Because the pictures are not wanted, give back only the exact text of every entry below.

(Object correspondence data)
- Opening Delimiter -

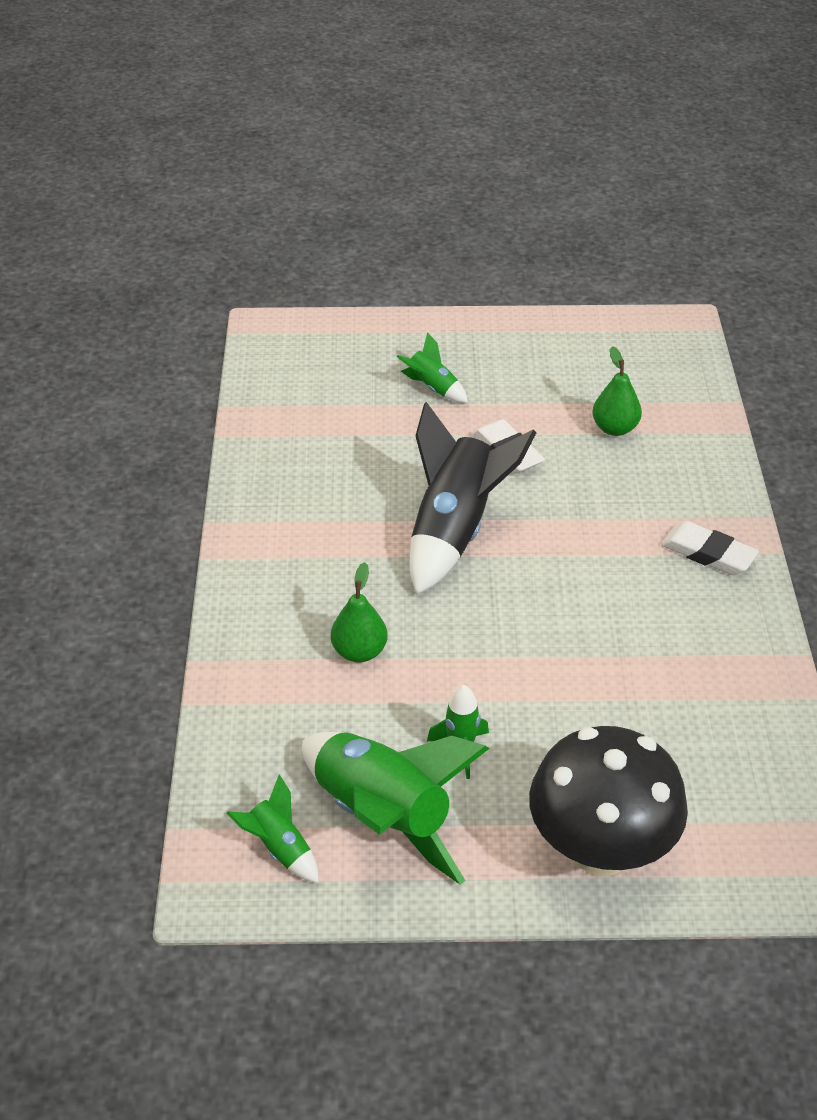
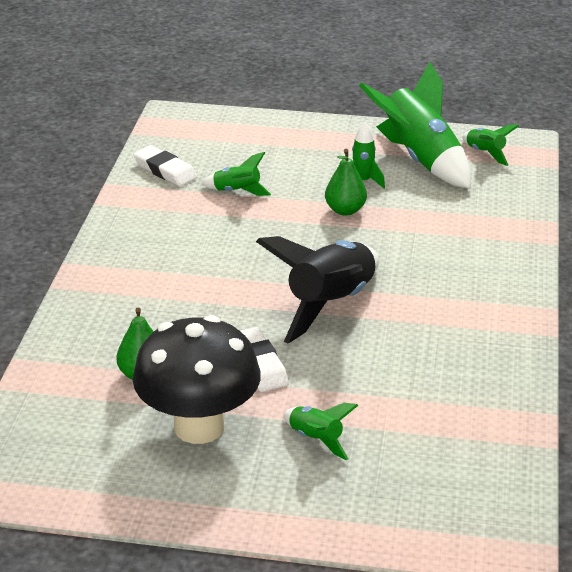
camera: 170 degrees left, 10 degrees down
(359, 651) = (425, 236): green pear -> green pear (345, 210)
(600, 849) = (290, 136): black mushroom -> black mushroom (199, 427)
(631, 703) = (237, 191): none -> green rocket
(708, 553) = (124, 267): white eraser -> white eraser (165, 170)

- Closing Delimiter -

Exercise response:
camera: 170 degrees left, 10 degrees down
(359, 651) = (425, 236): green pear -> green pear (345, 210)
(600, 849) = (290, 136): black mushroom -> black mushroom (199, 427)
(631, 703) = (237, 191): none -> green rocket
(708, 553) = (124, 267): white eraser -> white eraser (165, 170)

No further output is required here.